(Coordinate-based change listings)

--*--

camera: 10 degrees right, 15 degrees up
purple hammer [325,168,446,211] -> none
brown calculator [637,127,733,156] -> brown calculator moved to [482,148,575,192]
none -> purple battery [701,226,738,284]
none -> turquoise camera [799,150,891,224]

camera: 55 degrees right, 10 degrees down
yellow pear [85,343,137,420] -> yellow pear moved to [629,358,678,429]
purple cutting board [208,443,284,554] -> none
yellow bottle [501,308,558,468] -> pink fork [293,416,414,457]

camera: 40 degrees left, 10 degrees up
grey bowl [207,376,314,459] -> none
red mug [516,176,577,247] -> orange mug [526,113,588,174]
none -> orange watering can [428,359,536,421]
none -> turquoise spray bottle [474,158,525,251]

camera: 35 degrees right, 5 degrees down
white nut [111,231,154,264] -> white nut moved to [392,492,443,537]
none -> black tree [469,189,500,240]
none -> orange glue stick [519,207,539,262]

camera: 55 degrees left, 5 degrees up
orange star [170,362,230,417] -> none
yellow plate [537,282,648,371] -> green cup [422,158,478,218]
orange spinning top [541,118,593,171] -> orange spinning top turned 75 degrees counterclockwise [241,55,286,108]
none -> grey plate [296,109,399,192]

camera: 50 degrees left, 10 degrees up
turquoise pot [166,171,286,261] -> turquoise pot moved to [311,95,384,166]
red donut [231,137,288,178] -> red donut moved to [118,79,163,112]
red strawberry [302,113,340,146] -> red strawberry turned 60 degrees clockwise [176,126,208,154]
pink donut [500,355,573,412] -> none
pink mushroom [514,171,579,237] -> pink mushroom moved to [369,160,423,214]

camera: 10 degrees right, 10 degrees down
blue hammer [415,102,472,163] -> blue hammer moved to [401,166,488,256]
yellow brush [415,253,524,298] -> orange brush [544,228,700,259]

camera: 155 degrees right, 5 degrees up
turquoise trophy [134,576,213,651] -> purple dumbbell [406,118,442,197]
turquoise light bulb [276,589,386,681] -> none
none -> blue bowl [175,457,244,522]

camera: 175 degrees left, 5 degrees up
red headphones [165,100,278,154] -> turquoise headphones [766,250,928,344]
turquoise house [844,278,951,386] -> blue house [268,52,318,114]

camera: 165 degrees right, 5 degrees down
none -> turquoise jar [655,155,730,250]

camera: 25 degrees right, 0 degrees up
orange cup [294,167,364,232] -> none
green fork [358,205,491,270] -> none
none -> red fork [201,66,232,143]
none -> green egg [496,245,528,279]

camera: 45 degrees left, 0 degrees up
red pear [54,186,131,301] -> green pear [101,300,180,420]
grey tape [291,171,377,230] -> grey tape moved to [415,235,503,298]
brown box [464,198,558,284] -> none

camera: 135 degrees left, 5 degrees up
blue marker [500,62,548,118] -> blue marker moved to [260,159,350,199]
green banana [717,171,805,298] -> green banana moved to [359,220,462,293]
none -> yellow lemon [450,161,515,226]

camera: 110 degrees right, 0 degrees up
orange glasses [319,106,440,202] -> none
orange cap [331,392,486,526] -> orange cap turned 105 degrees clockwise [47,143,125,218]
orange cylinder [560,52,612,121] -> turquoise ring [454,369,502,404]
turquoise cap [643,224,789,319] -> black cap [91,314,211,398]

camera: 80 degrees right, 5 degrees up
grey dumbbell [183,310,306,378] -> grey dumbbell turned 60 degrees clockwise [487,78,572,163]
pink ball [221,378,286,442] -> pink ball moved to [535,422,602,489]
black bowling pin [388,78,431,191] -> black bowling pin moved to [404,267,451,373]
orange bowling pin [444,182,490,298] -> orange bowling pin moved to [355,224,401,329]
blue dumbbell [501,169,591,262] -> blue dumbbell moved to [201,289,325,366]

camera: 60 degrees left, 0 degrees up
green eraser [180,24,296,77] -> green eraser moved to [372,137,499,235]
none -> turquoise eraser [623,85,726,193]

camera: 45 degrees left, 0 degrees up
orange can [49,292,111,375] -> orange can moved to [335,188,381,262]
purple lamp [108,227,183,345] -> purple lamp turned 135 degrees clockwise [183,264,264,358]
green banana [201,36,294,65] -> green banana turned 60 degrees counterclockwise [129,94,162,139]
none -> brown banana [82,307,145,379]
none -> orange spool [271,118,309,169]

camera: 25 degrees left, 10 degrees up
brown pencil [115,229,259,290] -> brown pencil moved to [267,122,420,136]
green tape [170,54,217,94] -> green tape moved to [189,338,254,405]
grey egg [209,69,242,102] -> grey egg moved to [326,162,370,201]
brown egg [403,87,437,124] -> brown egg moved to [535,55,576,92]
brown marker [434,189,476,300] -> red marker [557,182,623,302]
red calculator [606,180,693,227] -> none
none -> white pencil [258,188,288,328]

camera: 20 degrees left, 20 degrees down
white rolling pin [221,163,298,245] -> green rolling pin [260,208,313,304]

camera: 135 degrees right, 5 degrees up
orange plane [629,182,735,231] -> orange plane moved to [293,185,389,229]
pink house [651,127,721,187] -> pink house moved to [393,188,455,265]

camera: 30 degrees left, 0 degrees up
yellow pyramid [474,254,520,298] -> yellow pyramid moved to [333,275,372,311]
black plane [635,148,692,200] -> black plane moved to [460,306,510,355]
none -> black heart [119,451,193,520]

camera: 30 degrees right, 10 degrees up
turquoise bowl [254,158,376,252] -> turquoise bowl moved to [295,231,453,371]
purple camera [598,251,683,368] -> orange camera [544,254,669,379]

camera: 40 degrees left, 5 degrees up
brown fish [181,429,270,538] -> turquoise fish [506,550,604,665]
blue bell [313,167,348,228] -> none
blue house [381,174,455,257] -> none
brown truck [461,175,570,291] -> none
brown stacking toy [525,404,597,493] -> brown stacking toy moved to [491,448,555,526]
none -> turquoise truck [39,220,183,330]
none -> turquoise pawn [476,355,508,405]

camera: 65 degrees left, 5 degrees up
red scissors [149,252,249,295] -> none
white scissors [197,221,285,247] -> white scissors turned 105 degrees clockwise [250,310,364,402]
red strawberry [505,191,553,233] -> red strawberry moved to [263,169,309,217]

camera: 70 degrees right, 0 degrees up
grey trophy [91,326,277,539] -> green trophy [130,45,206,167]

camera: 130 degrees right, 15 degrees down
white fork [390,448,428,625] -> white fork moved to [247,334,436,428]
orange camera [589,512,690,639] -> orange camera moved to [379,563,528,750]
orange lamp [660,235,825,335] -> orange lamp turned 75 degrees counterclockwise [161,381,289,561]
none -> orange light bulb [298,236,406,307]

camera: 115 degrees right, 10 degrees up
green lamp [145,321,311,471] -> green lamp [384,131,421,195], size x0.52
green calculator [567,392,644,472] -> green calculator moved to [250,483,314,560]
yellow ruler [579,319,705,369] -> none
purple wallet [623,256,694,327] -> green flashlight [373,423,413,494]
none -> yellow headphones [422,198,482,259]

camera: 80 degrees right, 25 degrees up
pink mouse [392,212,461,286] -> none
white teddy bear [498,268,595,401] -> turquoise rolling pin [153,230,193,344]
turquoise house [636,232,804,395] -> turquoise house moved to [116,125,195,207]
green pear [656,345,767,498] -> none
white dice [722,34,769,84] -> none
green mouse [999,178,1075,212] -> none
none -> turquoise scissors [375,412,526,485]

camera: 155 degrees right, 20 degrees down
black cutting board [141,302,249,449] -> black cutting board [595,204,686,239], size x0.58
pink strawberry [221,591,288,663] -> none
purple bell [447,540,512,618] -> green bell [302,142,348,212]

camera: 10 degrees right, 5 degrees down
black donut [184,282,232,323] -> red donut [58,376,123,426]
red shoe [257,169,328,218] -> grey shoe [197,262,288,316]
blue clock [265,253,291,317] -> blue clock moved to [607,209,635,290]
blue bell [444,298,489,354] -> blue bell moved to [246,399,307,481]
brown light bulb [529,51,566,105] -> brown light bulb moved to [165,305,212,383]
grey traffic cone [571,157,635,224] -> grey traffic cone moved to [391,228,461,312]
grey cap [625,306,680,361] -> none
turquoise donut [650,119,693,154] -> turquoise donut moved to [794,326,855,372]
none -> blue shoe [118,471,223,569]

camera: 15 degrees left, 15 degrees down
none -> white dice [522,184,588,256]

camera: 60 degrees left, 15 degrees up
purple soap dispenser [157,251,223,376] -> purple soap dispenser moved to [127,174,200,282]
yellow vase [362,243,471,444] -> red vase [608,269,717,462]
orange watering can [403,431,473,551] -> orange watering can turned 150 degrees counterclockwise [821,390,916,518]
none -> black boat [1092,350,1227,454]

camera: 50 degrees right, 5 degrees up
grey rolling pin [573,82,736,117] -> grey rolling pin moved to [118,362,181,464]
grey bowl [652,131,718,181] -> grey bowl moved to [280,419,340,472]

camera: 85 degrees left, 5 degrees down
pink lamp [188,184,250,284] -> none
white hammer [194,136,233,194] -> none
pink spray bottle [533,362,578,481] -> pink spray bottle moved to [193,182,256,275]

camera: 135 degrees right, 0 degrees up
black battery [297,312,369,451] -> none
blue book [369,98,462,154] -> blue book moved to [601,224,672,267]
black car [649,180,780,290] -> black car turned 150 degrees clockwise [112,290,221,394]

--*--

-- Exercise prompt --
Please copy every line of the data that carries the string "watering".

-- Task answer --
none -> orange watering can [428,359,536,421]
orange watering can [403,431,473,551] -> orange watering can turned 150 degrees counterclockwise [821,390,916,518]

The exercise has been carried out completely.